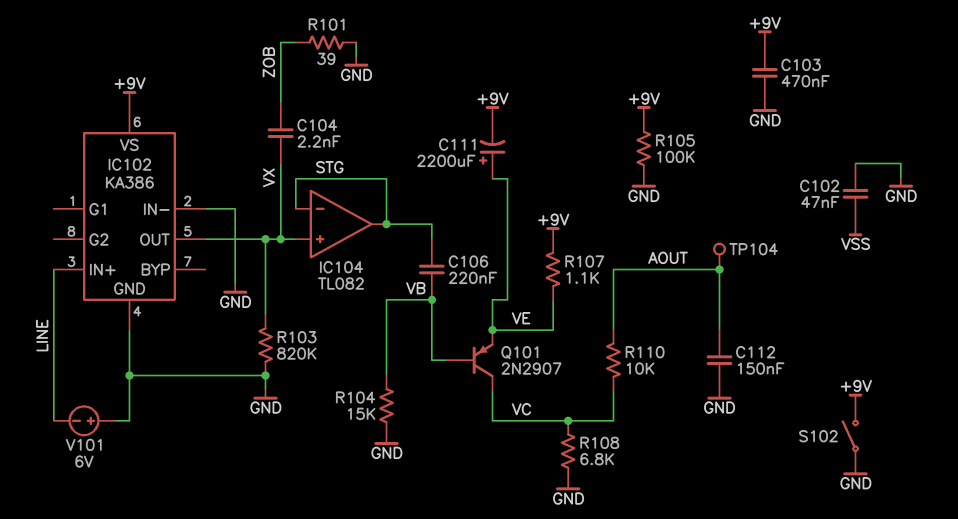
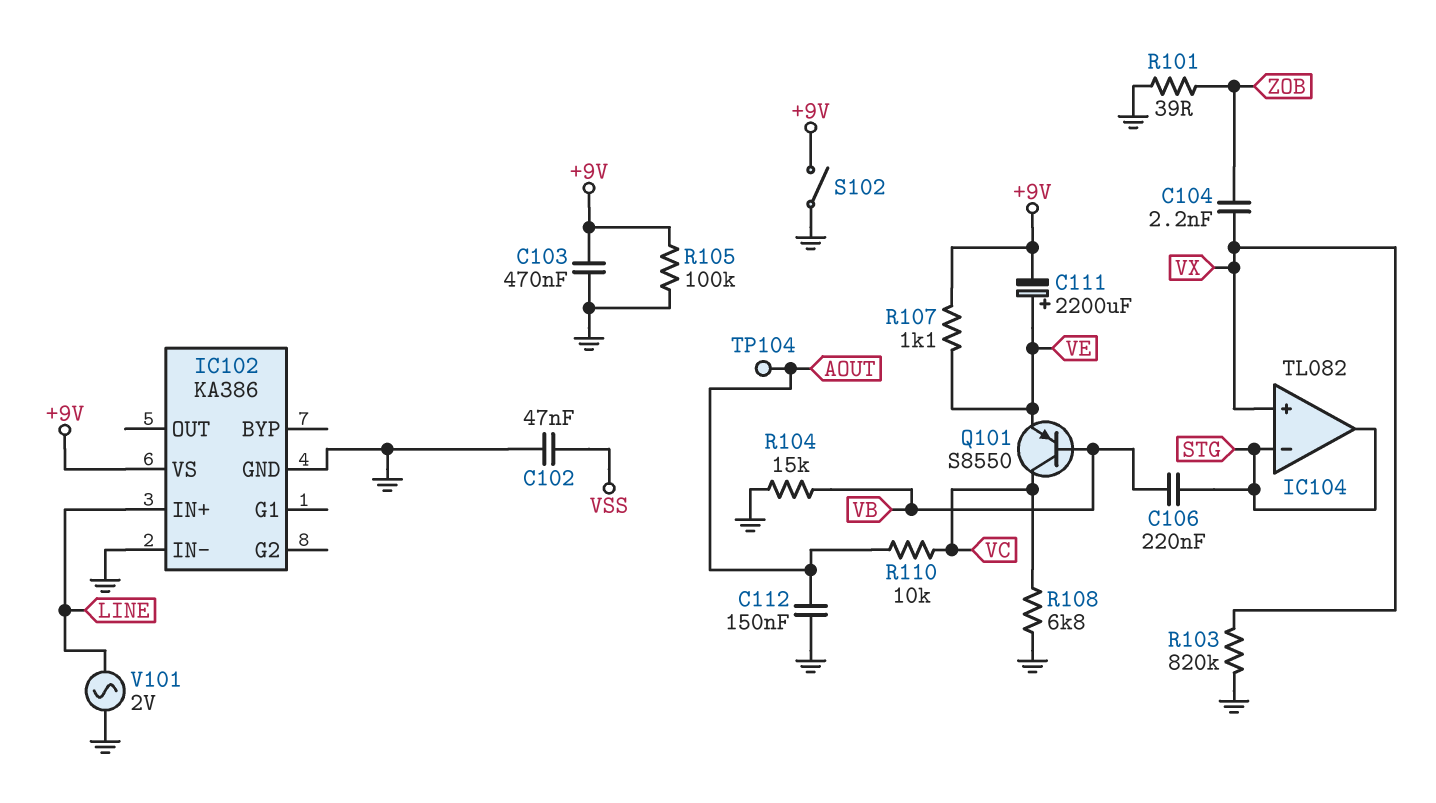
IC102 pin OUT: VX -> none
Q101: PNP 2N2907 (B VB, C VC, E VE) -> PNP S8550 (B VB, C VC, E VE)
V101: 6V (plus GND, minus LINE) -> AC 2V (GND, LINE)

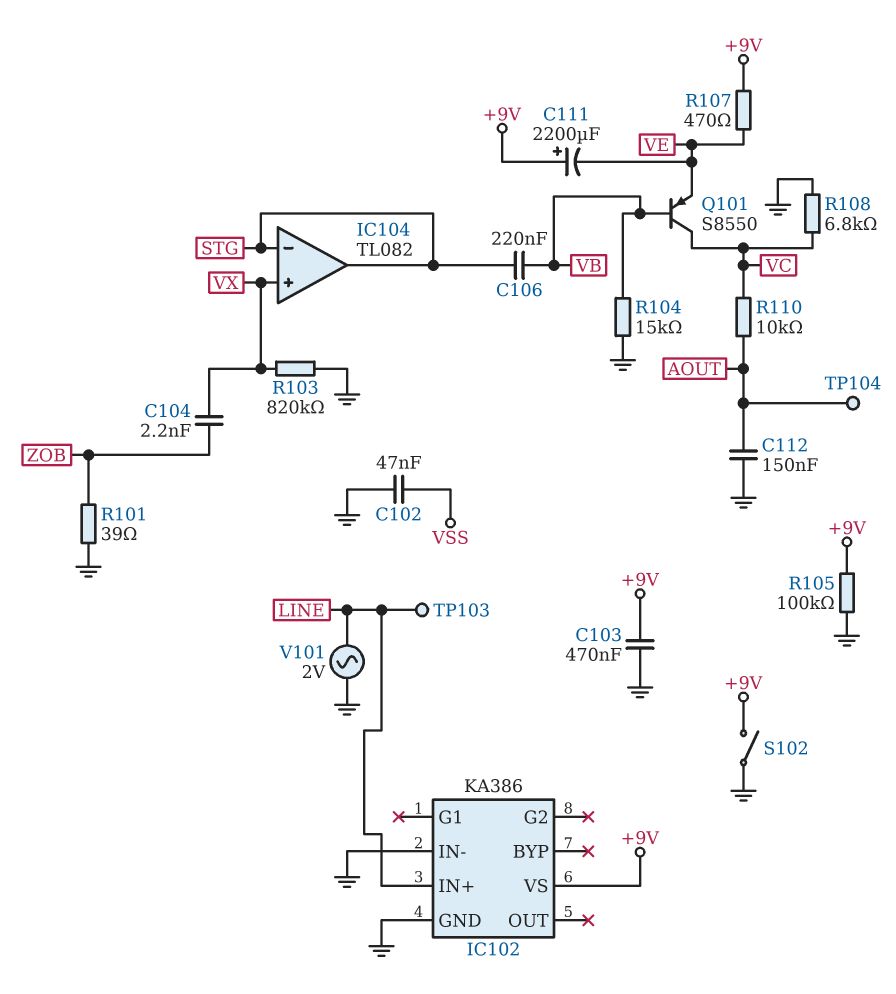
C111: 2200uF (plus VE, minus +9V) -> 2200uF (plus +9V, minus VE)
R107: 1.1k (+9V, VE) -> 470 (+9V, VE)
TP103: none -> test point (LINE)

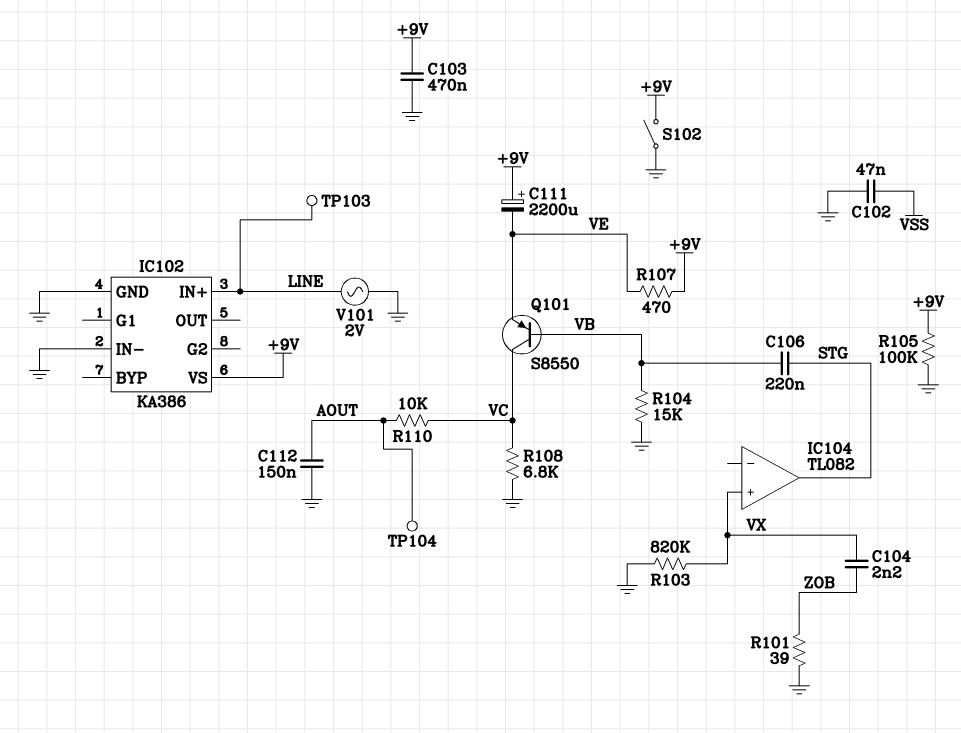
IC104 pin in-: STG -> none

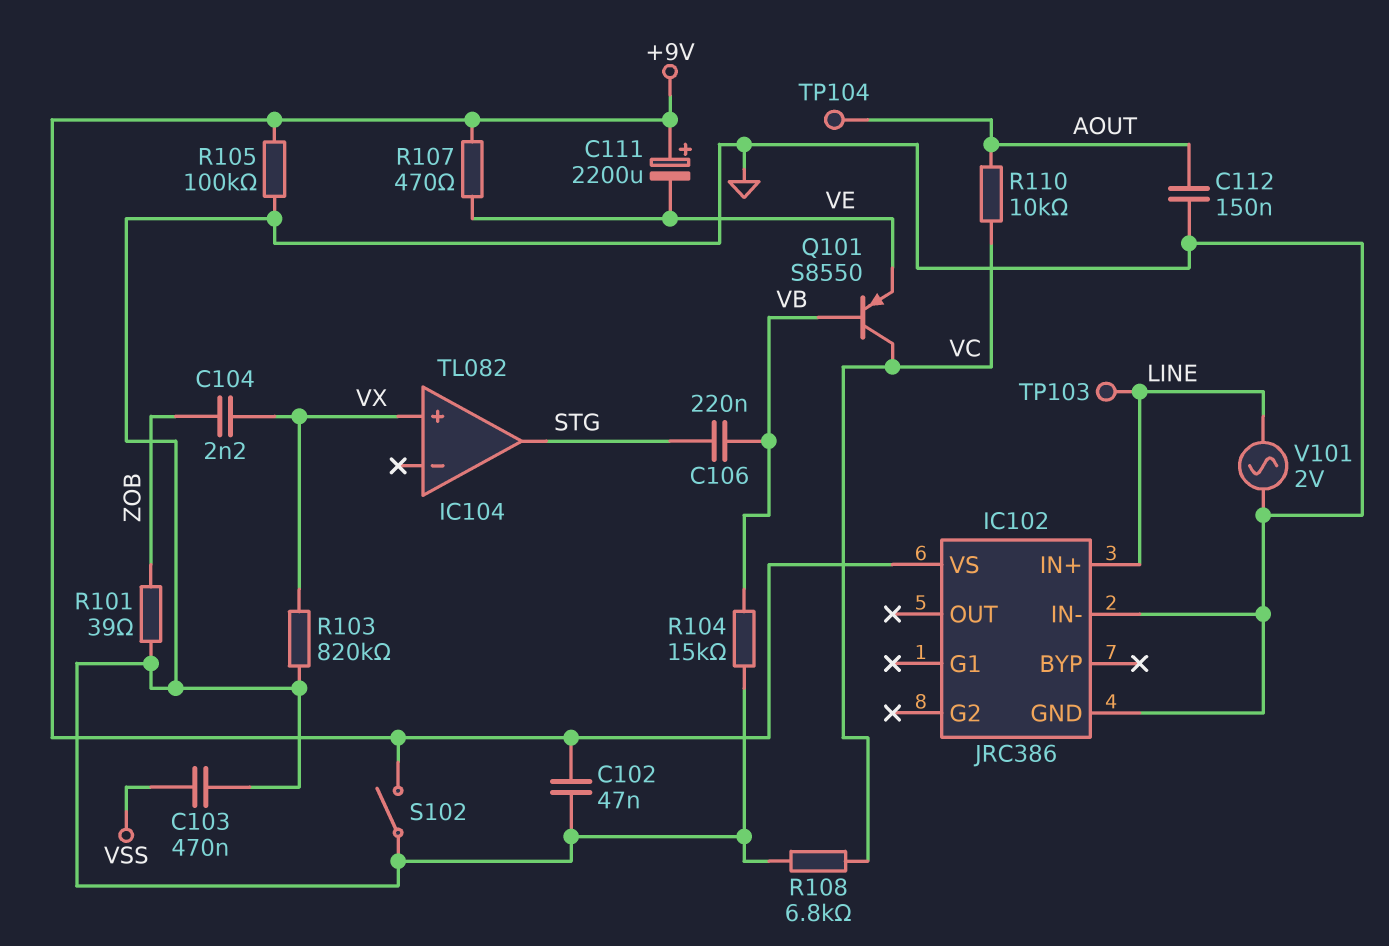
C102: 47nF (GND, VSS) -> 47nF (+9V, GND)
C103: 470nF (+9V, GND) -> 470nF (GND, VSS)
IC102: KA386 -> JRC386

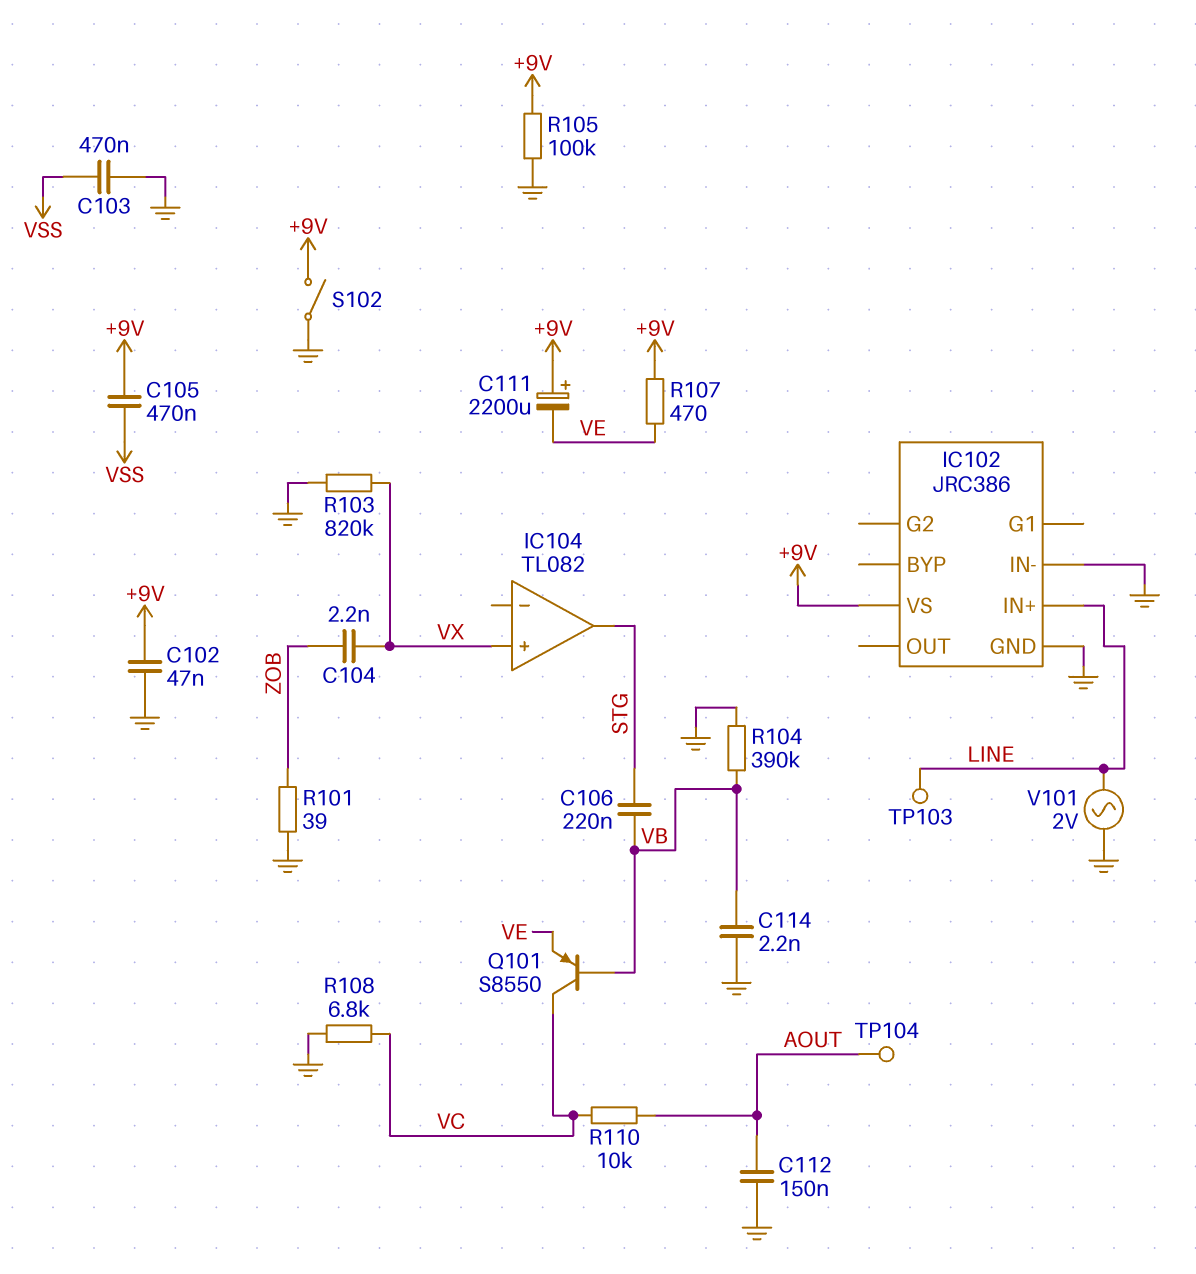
C105: none -> 470nF (+9V, VSS)
C114: none -> 2.2nF (GND, VB)
R104: 15k (GND, VB) -> 390k (GND, VB)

---------------

Output only the lines running from the top of the data above to the line with "C105: none -> 470nF (+9V, VSS)", inclusive, word for word and without pictures.

IC102 pin OUT: VX -> none
Q101: PNP 2N2907 (B VB, C VC, E VE) -> PNP S8550 (B VB, C VC, E VE)
V101: 6V (plus GND, minus LINE) -> AC 2V (GND, LINE)

C111: 2200uF (plus VE, minus +9V) -> 2200uF (plus +9V, minus VE)
R107: 1.1k (+9V, VE) -> 470 (+9V, VE)
TP103: none -> test point (LINE)

IC104 pin in-: STG -> none

C102: 47nF (GND, VSS) -> 47nF (+9V, GND)
C103: 470nF (+9V, GND) -> 470nF (GND, VSS)
IC102: KA386 -> JRC386

C105: none -> 470nF (+9V, VSS)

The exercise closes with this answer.